### Data records
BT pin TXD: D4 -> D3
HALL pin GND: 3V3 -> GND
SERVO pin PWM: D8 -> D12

* * *

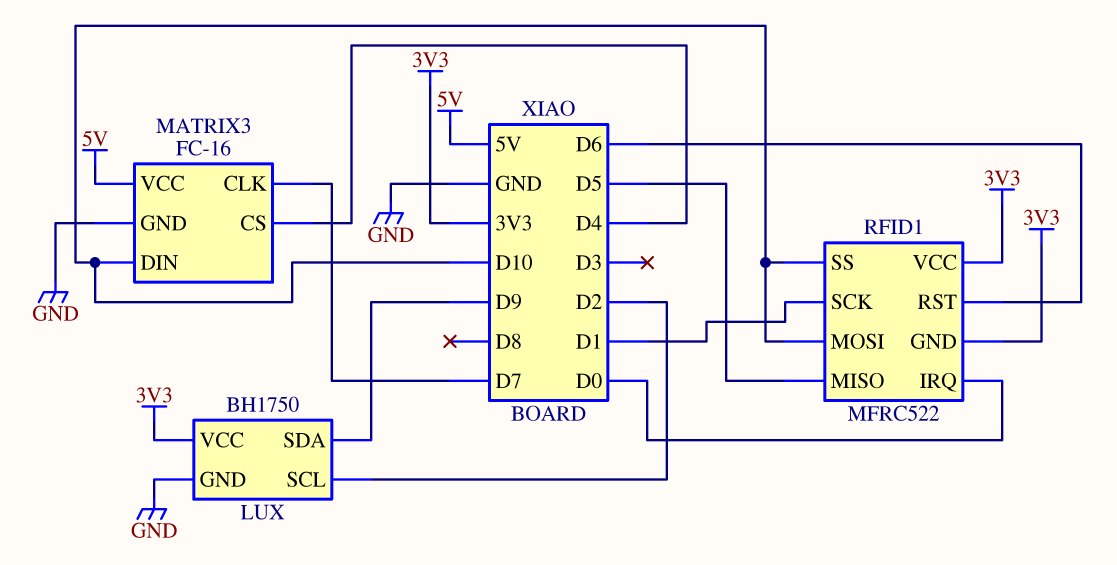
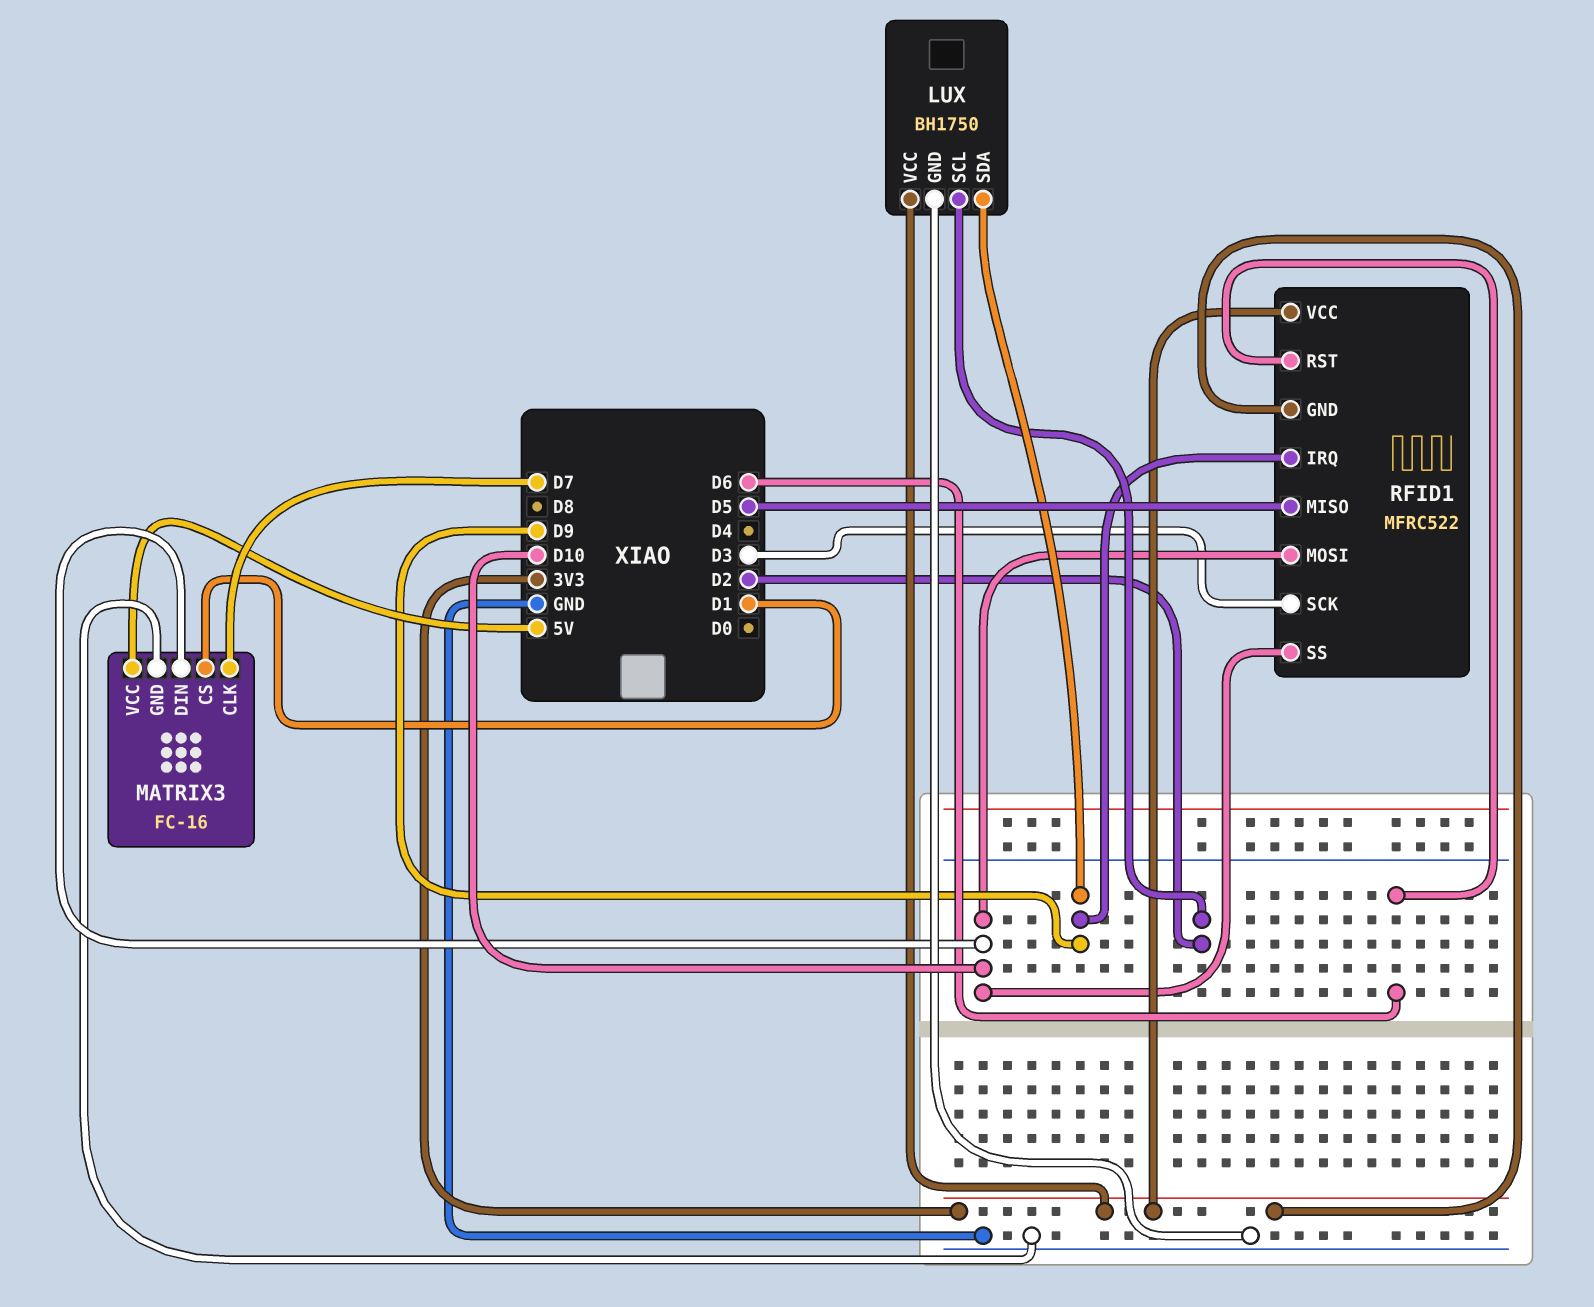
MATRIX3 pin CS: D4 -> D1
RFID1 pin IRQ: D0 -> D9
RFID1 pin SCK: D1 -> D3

### Problem details
Find the line with "MATRIX3 pin CS: D4 -> D1" in the entries above. Retype it and each line after it, exactly, through the line with "RFID1 pin SCK: D1 -> D3", and stop there.

### Reply
MATRIX3 pin CS: D4 -> D1
RFID1 pin IRQ: D0 -> D9
RFID1 pin SCK: D1 -> D3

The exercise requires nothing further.